- _Exercise instructions_: Search the data below for the string "black" and copy all lines where it shows up.

- _Dataset excerpts_:

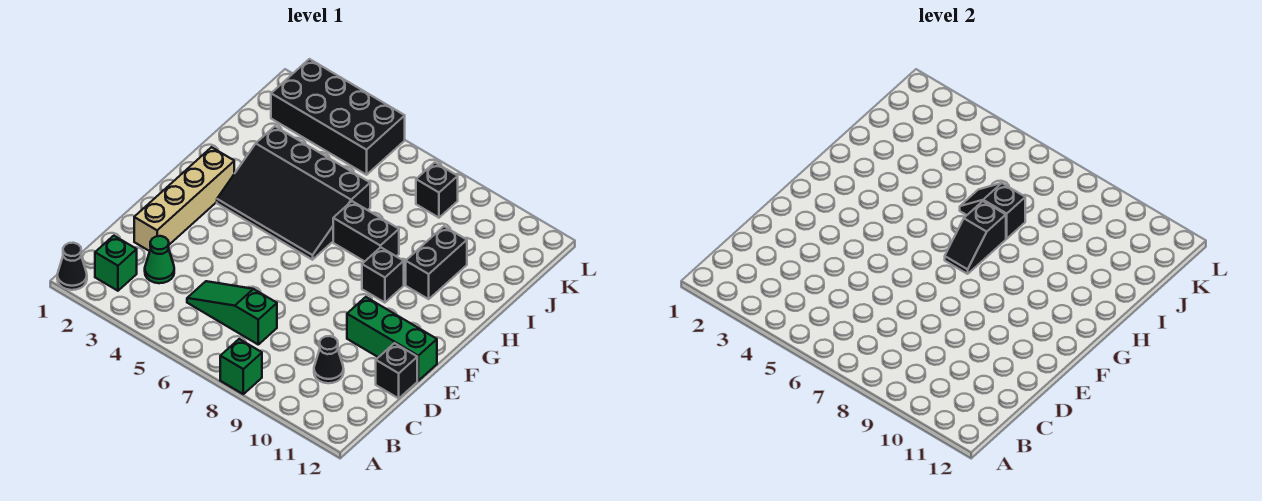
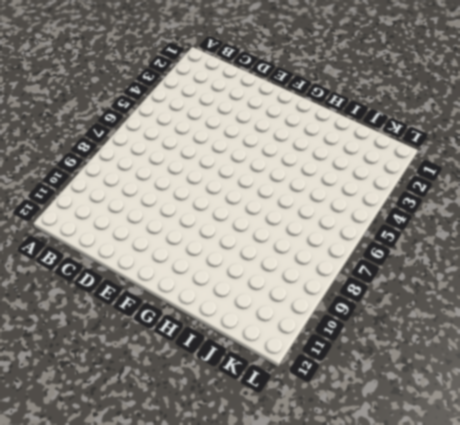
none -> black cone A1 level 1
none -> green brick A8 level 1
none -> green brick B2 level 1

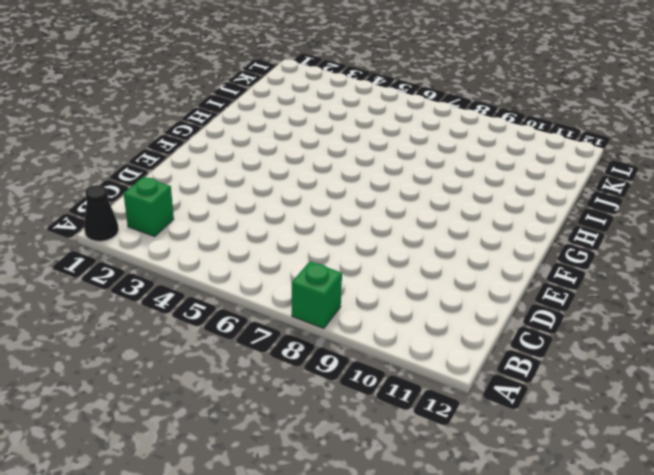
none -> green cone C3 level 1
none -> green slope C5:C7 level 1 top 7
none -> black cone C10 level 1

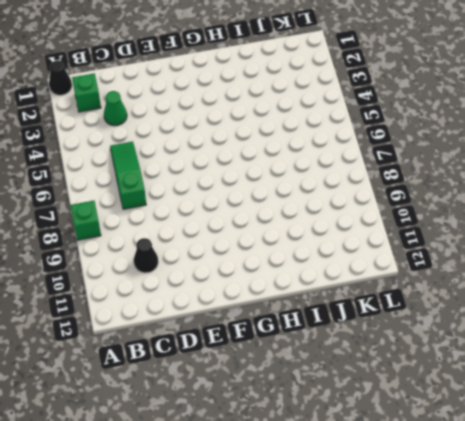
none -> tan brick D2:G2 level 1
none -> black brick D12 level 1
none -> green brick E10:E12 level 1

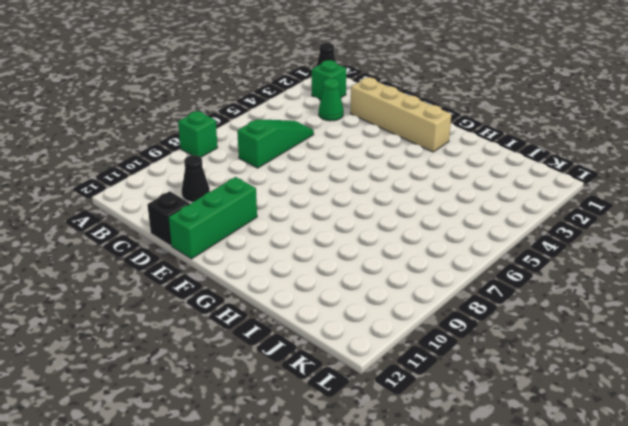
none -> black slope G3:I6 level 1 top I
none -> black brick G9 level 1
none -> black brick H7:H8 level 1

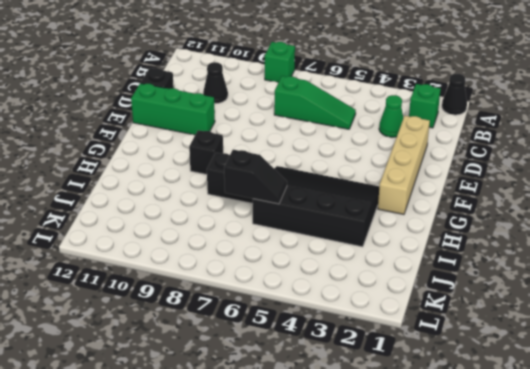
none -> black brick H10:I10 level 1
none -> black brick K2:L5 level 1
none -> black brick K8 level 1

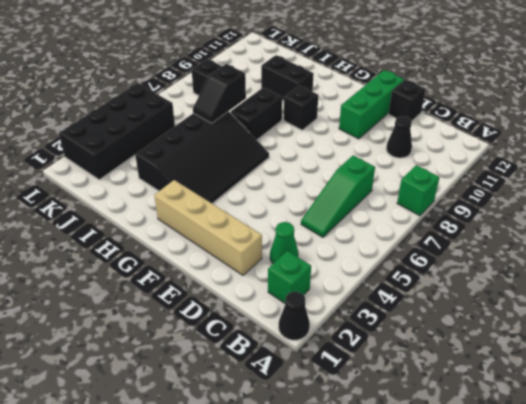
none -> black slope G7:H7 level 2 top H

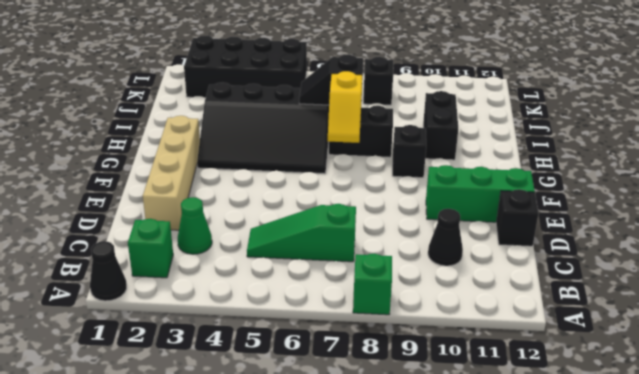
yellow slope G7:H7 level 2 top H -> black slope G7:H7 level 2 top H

- _Solution for this exercise_:
none -> black cone A1 level 1
none -> black cone C10 level 1
none -> black brick D12 level 1
none -> black slope G3:I6 level 1 top I
none -> black brick G9 level 1
none -> black brick H7:H8 level 1
none -> black brick H10:I10 level 1
none -> black brick K2:L5 level 1
none -> black brick K8 level 1
none -> black slope G7:H7 level 2 top H
yellow slope G7:H7 level 2 top H -> black slope G7:H7 level 2 top H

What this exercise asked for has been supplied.